**Task brief**
Look for the word "turned" in the entries and copy every line where it shows up.
* * *
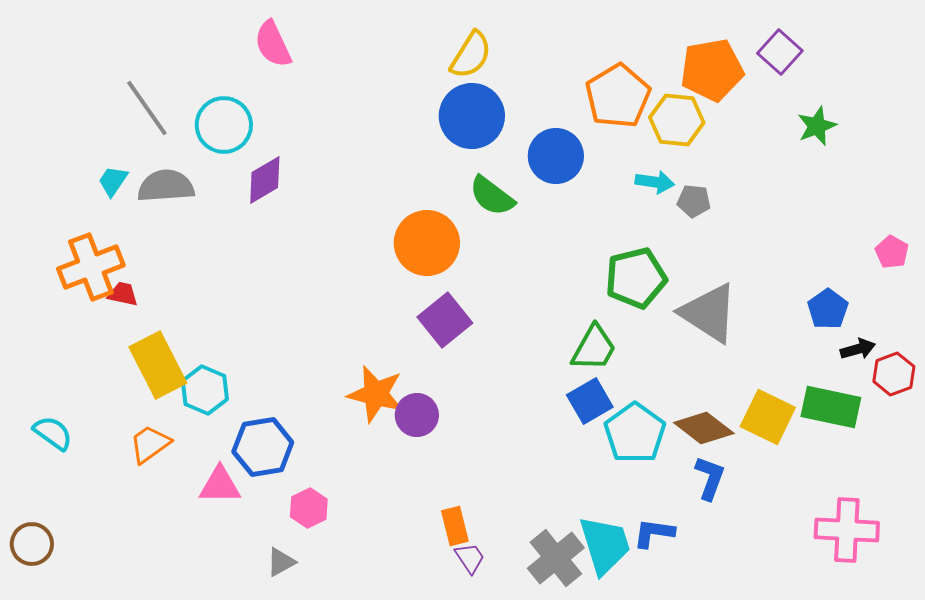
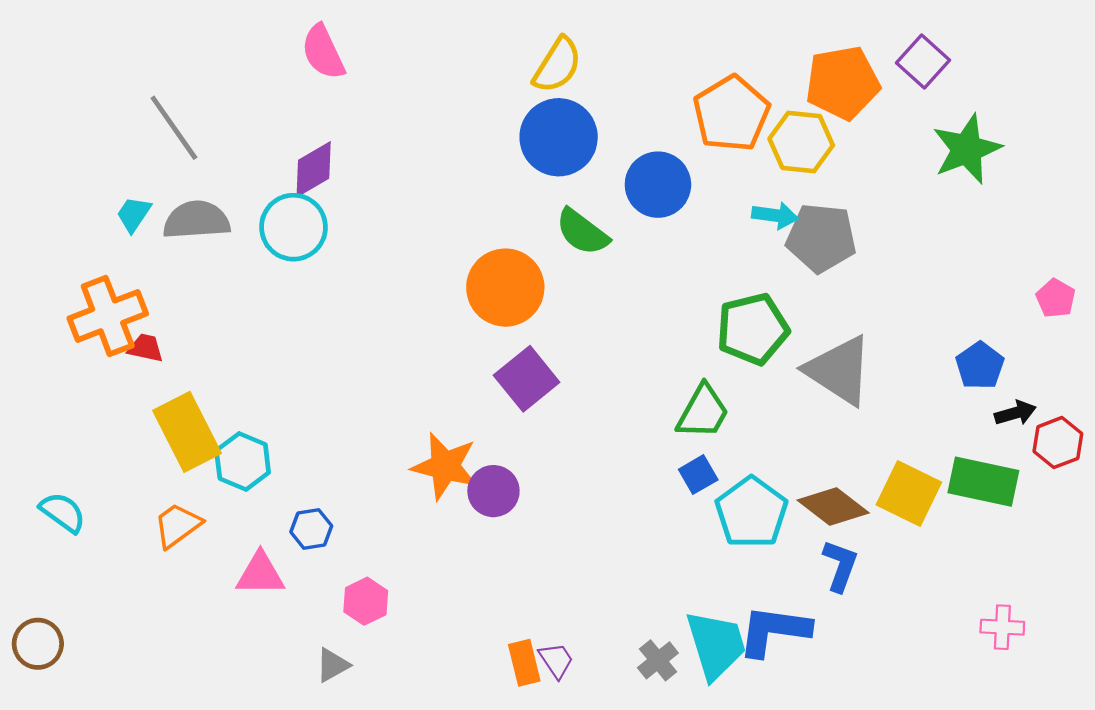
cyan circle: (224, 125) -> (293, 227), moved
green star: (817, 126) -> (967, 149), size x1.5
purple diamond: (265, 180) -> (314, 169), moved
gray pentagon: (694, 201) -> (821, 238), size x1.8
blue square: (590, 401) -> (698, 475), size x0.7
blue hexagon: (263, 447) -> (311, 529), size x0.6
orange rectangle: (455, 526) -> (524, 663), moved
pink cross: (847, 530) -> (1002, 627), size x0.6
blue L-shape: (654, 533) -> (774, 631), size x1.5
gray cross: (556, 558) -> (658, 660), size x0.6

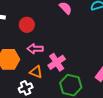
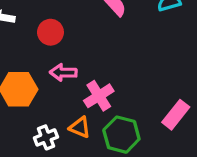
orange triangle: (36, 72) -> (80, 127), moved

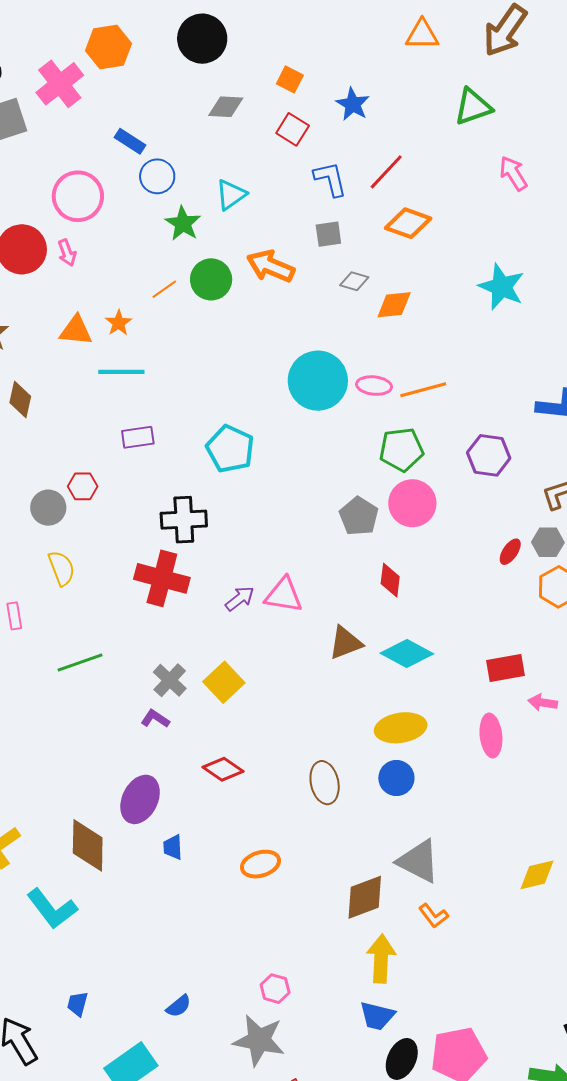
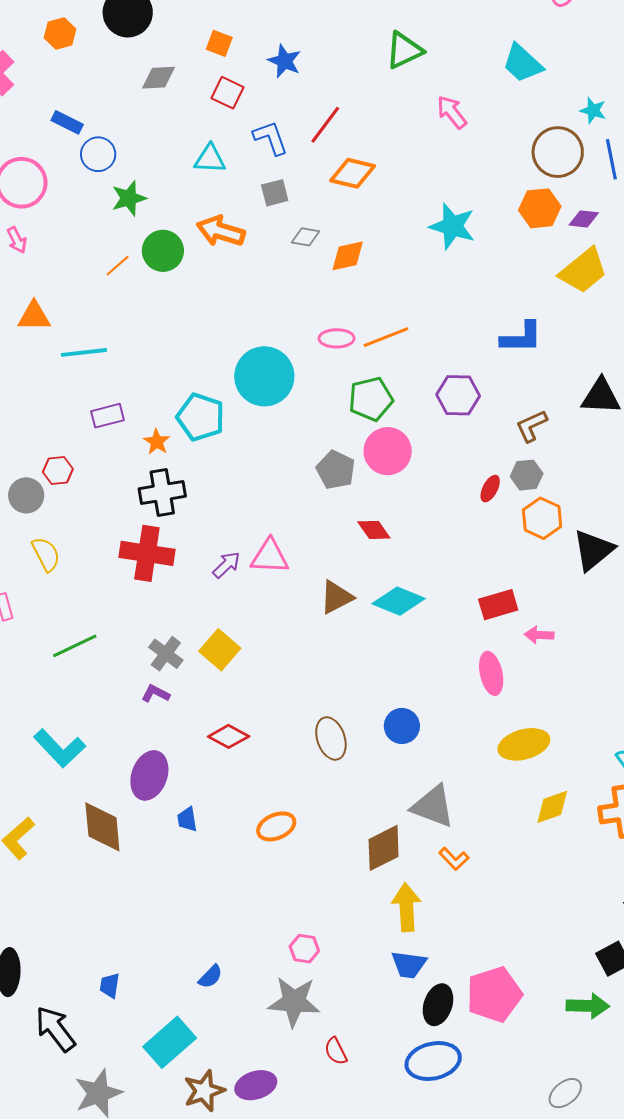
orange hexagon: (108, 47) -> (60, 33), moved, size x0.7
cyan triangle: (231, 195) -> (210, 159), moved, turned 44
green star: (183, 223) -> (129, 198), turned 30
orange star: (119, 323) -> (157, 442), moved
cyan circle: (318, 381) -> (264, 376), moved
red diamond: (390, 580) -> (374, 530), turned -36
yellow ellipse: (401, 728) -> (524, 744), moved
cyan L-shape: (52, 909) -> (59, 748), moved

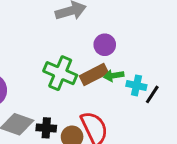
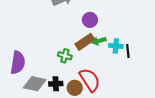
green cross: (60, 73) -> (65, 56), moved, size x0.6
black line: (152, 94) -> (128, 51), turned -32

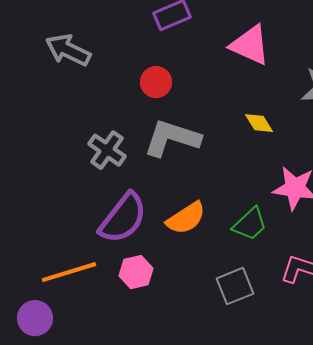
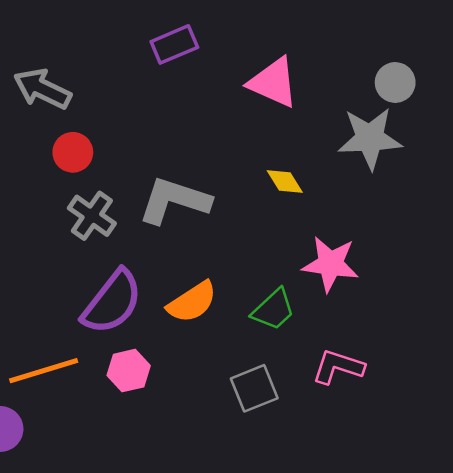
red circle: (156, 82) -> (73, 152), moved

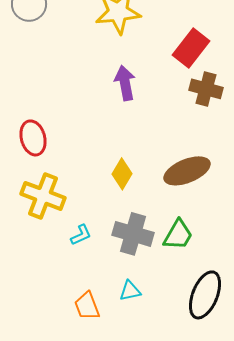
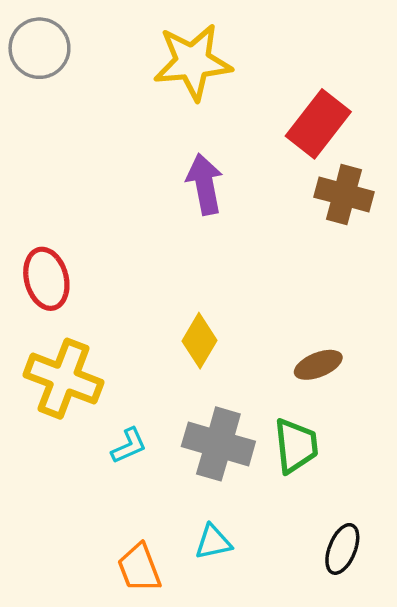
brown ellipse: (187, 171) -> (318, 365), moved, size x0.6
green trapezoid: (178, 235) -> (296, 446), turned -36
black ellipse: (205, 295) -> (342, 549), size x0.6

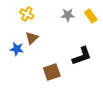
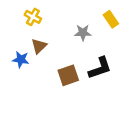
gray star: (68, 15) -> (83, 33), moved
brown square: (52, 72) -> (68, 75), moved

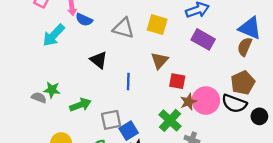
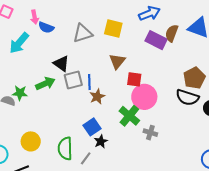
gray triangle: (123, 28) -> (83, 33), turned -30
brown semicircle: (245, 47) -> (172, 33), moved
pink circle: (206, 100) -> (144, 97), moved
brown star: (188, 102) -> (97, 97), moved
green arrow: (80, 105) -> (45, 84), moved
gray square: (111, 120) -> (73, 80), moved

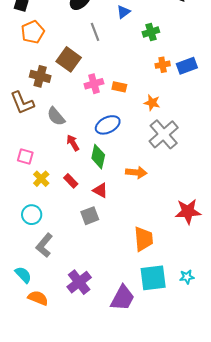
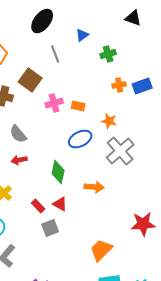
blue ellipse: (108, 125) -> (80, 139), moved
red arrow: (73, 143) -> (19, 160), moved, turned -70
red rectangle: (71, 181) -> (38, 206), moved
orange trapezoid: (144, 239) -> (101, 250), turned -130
* * *
**Solution below**
cyan triangle: (231, 195) -> (210, 159), moved, turned 44
green star: (183, 223) -> (129, 198), turned 30
red diamond: (390, 580) -> (374, 530), turned -36
black line: (152, 94) -> (128, 51), turned -32
green trapezoid: (178, 235) -> (296, 446), turned -36
gray triangle: (123, 28) -> (83, 33), turned -30
red arrow: (73, 143) -> (19, 160), moved, turned -70
orange trapezoid: (144, 239) -> (101, 250), turned -130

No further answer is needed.